### Task prompt
Everything from the line holding "ENC1 pin SW: GP12 -> GP18" through the end of the records should be printed exactly, apart from the pictures.

== Segment start ==

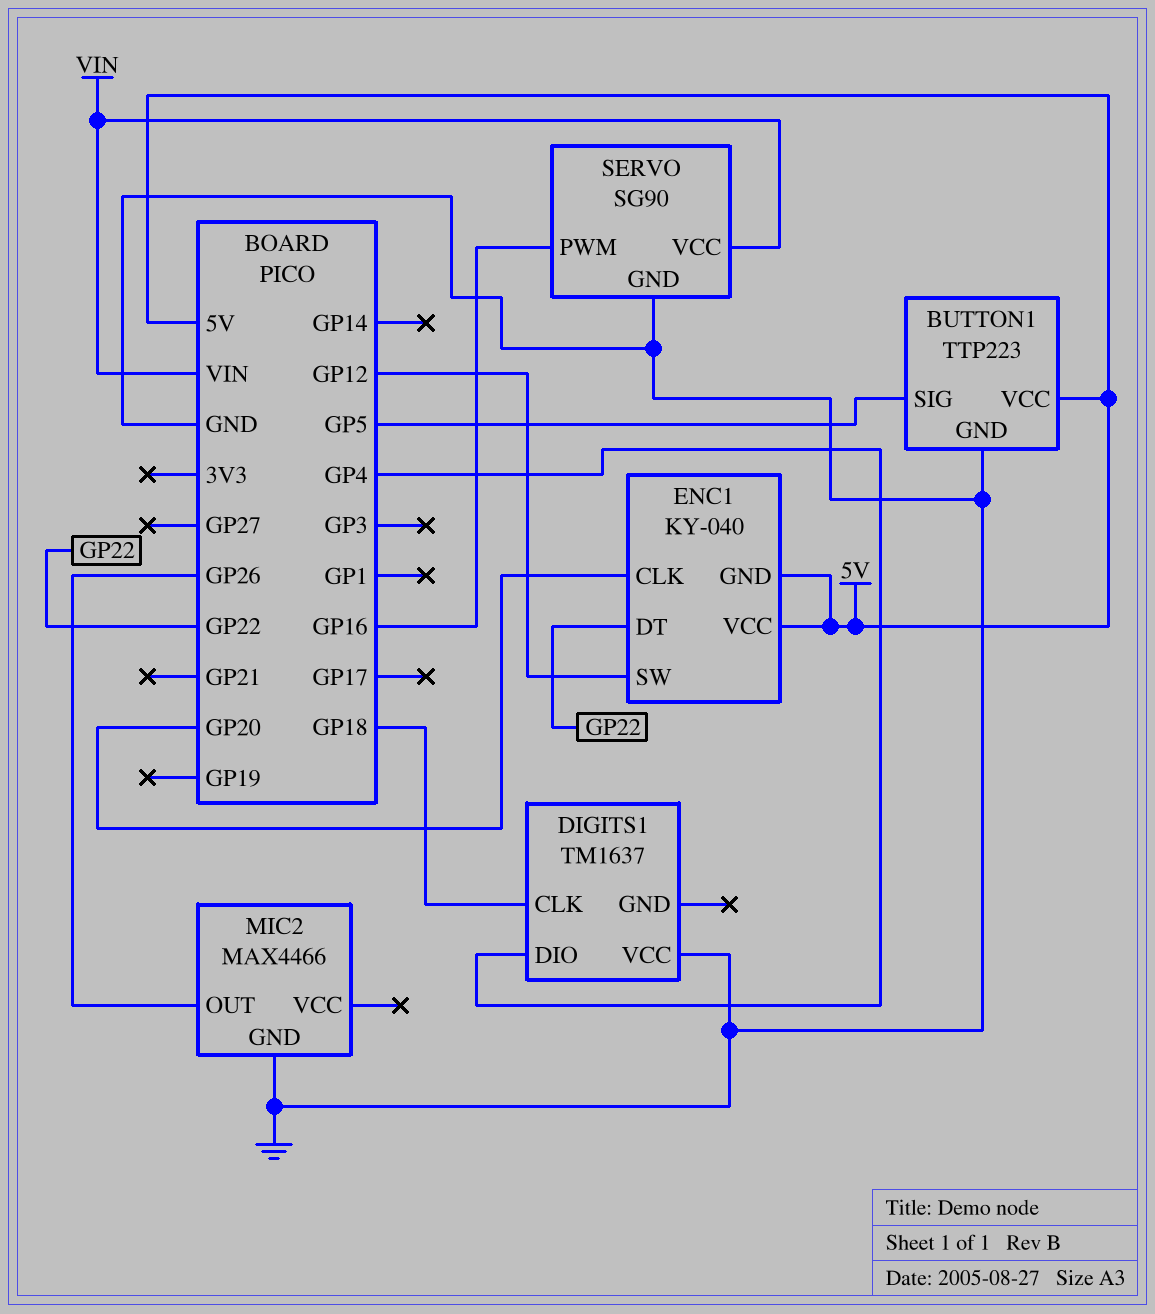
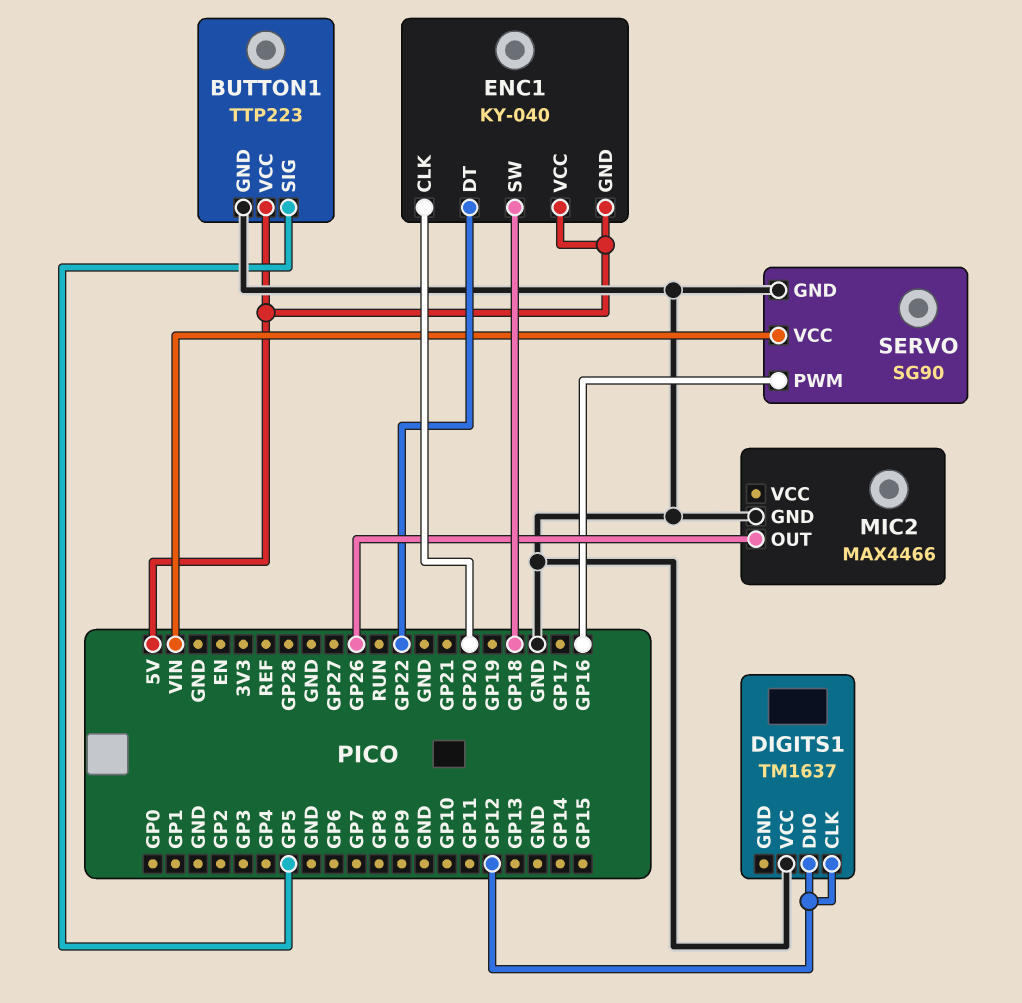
DIGITS1 pin CLK: GP18 -> GP12
DIGITS1 pin DIO: GP4 -> GP12
ENC1 pin SW: GP12 -> GP18

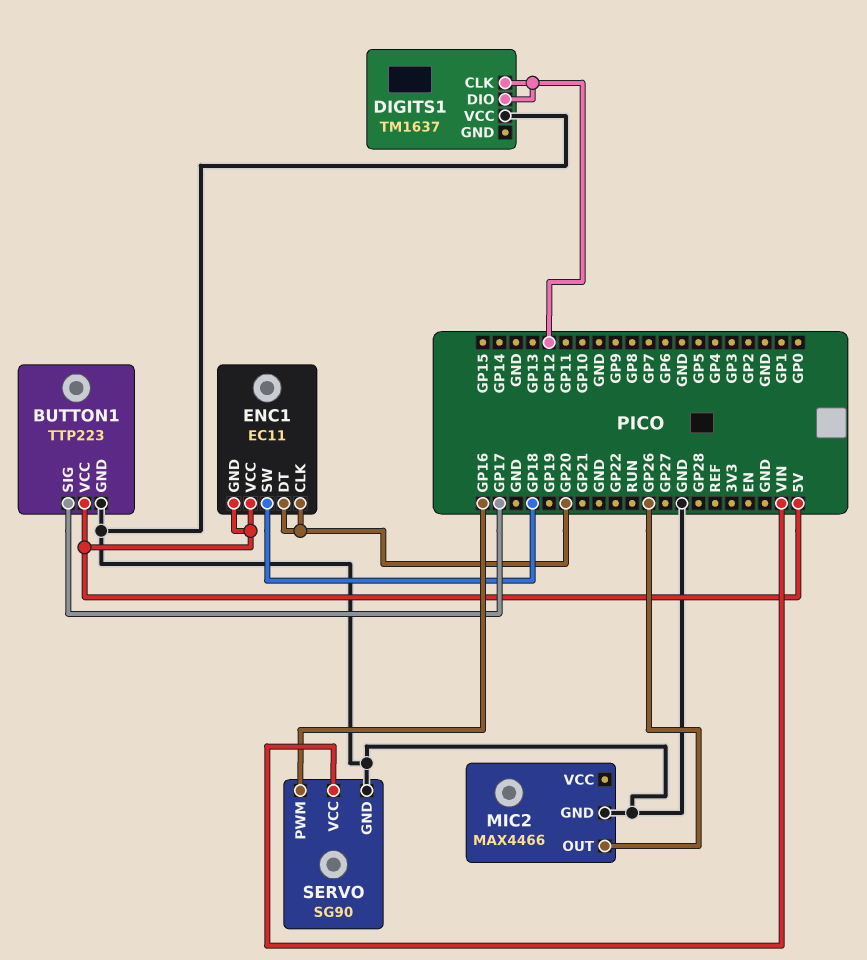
BUTTON1 pin SIG: GP5 -> GP17
ENC1: KY-040 -> EC11
ENC1 pin DT: GP22 -> GP20

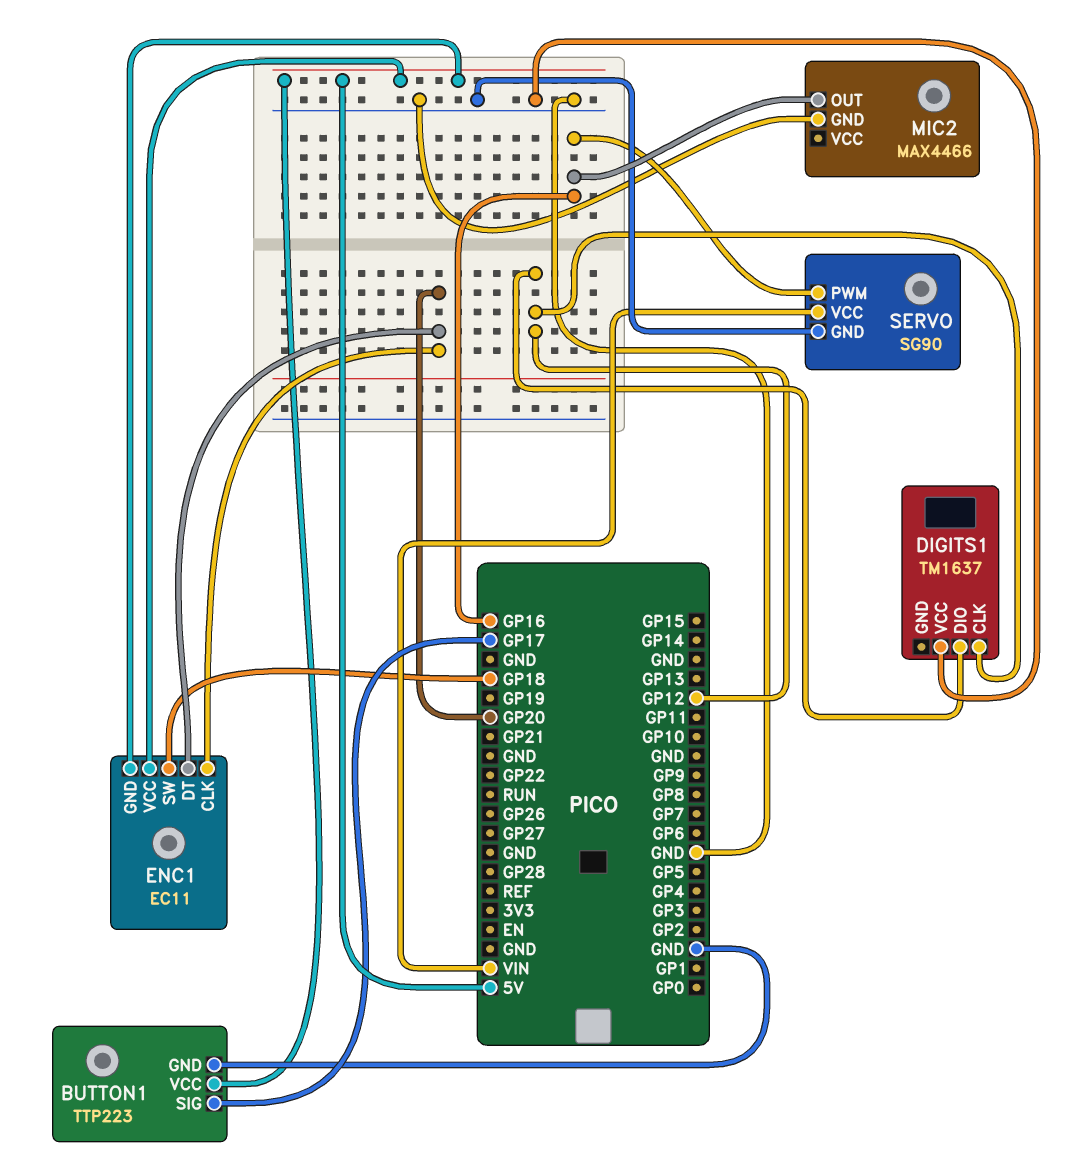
MIC2 pin OUT: GP26 -> GP16

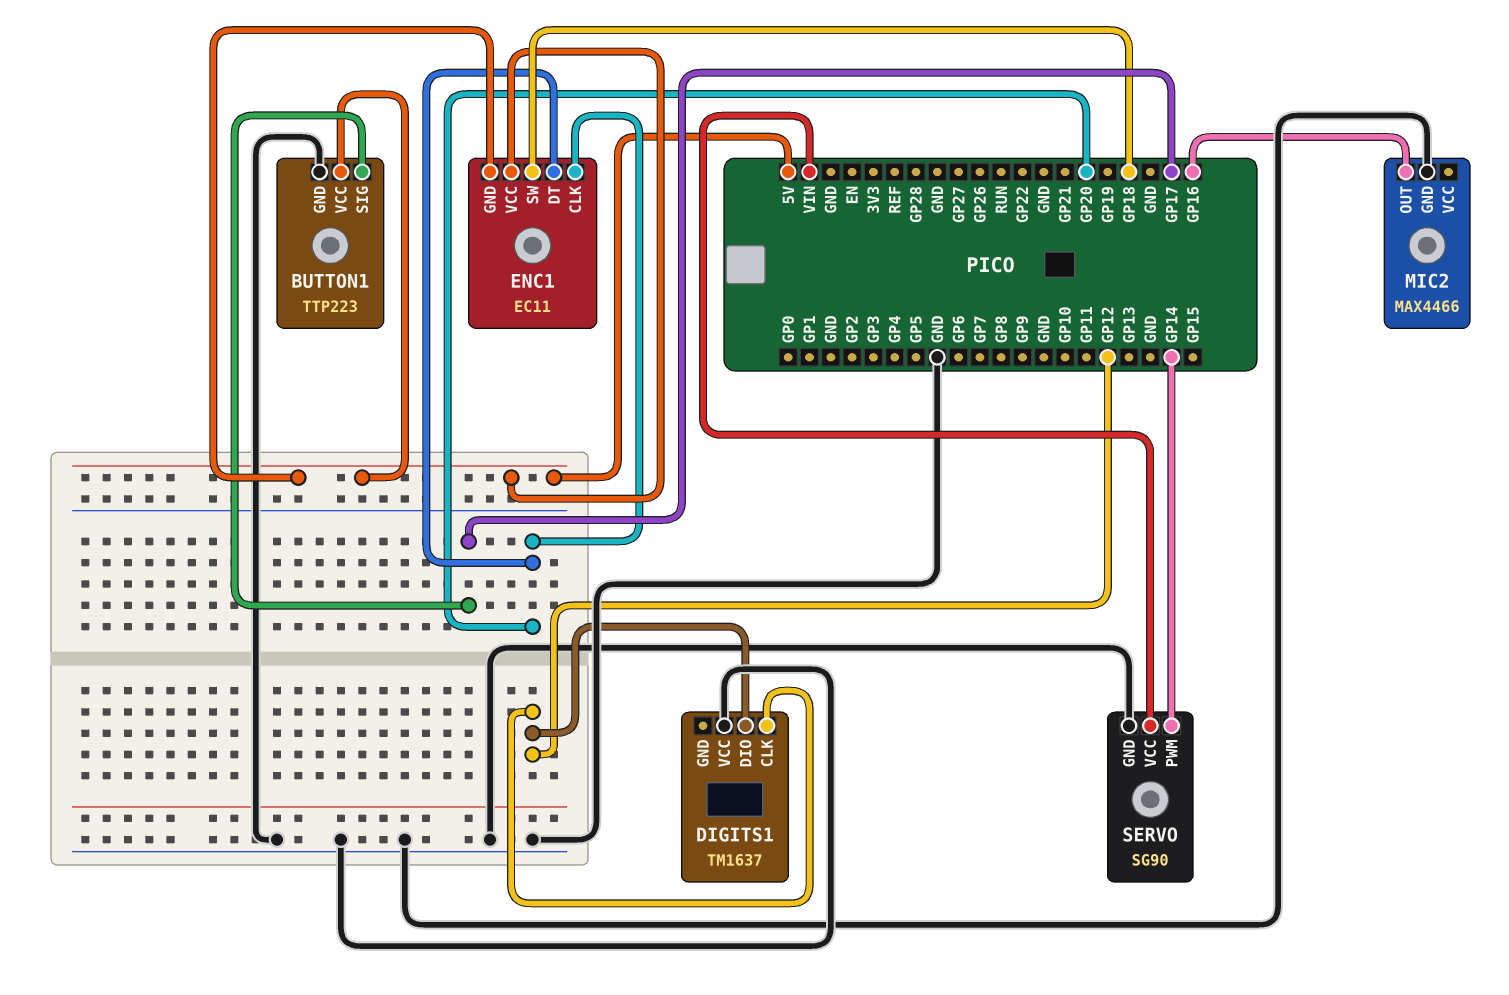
SERVO pin PWM: GP16 -> GP14

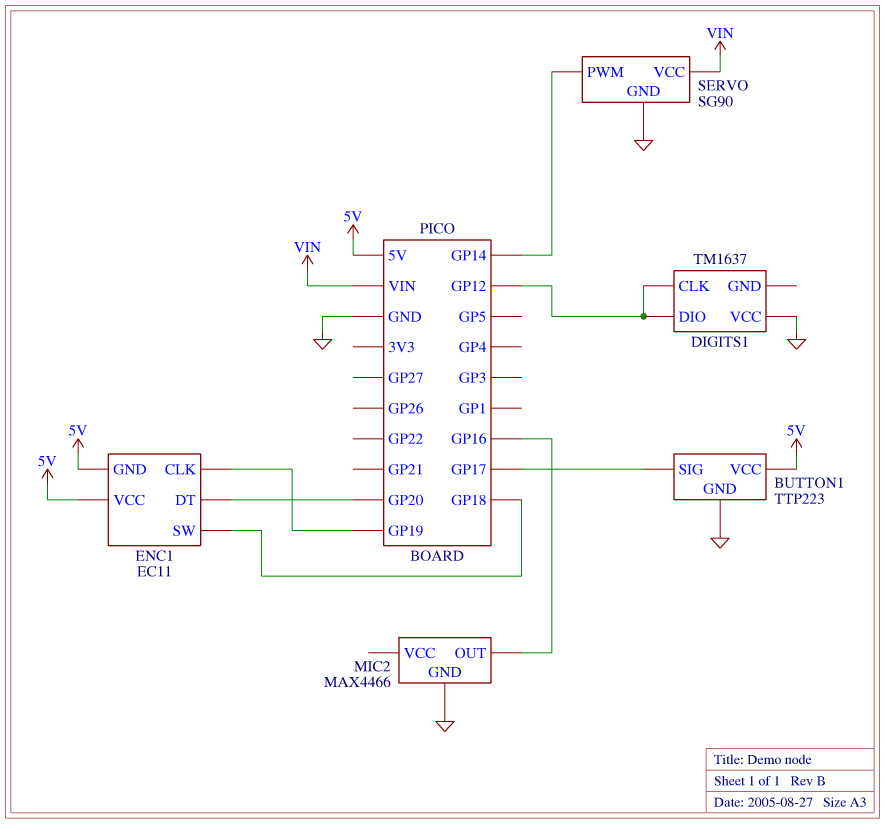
ENC1 pin CLK: GP20 -> GP19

== Segment end ==

### Response area
ENC1 pin SW: GP12 -> GP18

BUTTON1 pin SIG: GP5 -> GP17
ENC1: KY-040 -> EC11
ENC1 pin DT: GP22 -> GP20

MIC2 pin OUT: GP26 -> GP16

SERVO pin PWM: GP16 -> GP14

ENC1 pin CLK: GP20 -> GP19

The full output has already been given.